Modification records:
::::::

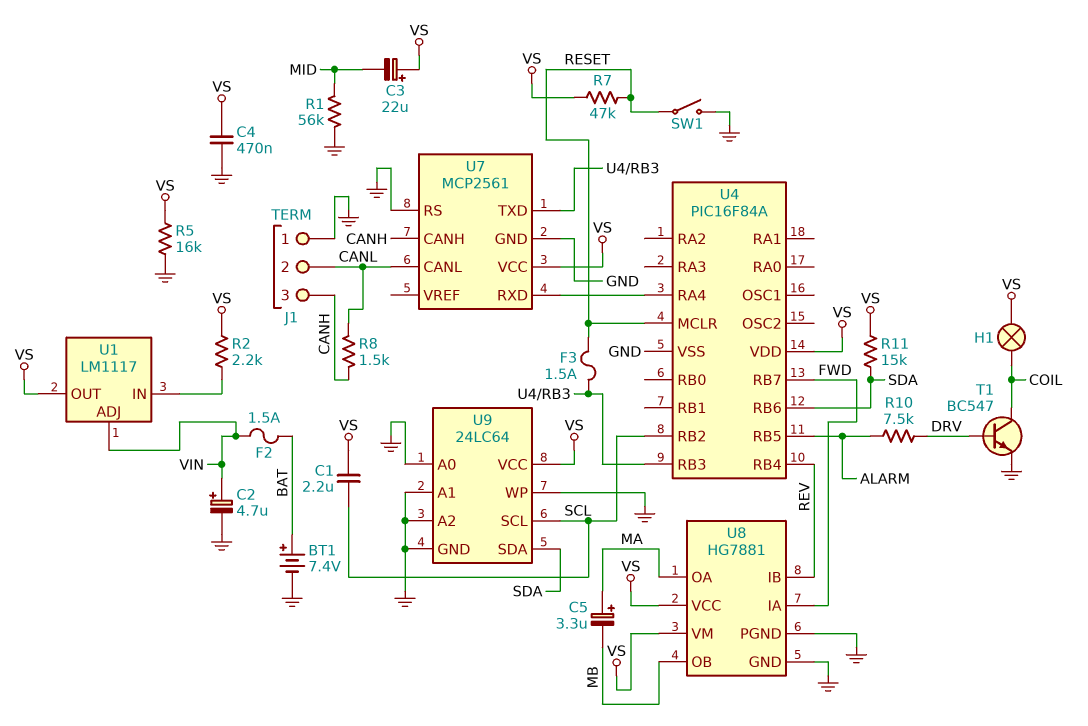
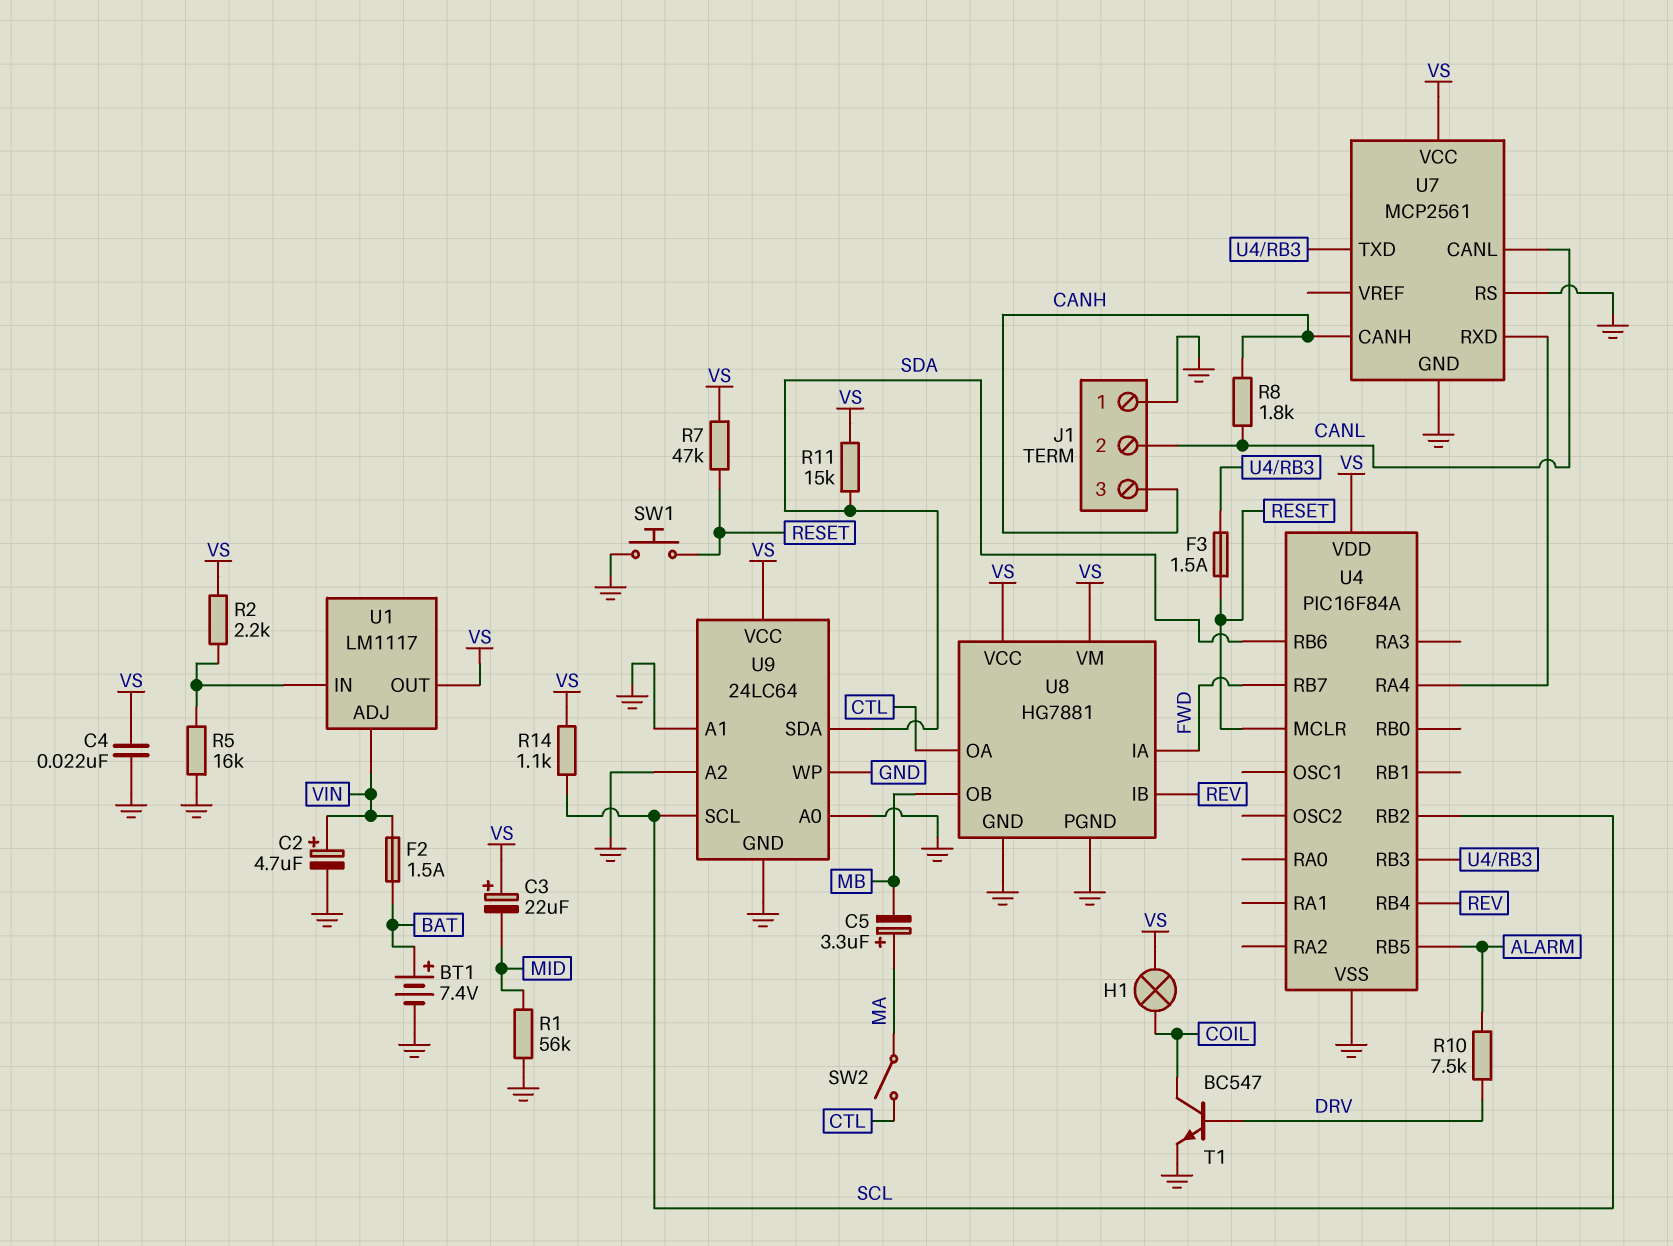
C1: 2.2uF (SCL, VS) -> none
C4: 470nF (GND, VS) -> 22nF (GND, VS)
R5: 16k (GND, VS) -> 16k (GND, U1/IN)
R8: 1.5k (CANH, CANL) -> 1.8k (CANH, CANL)
R14: none -> 1.1k (SCL, VS)
SW1: switch (GND, RESET) -> button (GND, RESET)
SW2: none -> switch (CTL, MA)
U8 pin OA: MA -> CTL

::::::

* WHAT IS NEEDED *
Set down the entries above exactly, and keep every picture out of your copy.

* ANSWER *
C1: 2.2uF (SCL, VS) -> none
C4: 470nF (GND, VS) -> 22nF (GND, VS)
R5: 16k (GND, VS) -> 16k (GND, U1/IN)
R8: 1.5k (CANH, CANL) -> 1.8k (CANH, CANL)
R14: none -> 1.1k (SCL, VS)
SW1: switch (GND, RESET) -> button (GND, RESET)
SW2: none -> switch (CTL, MA)
U8 pin OA: MA -> CTL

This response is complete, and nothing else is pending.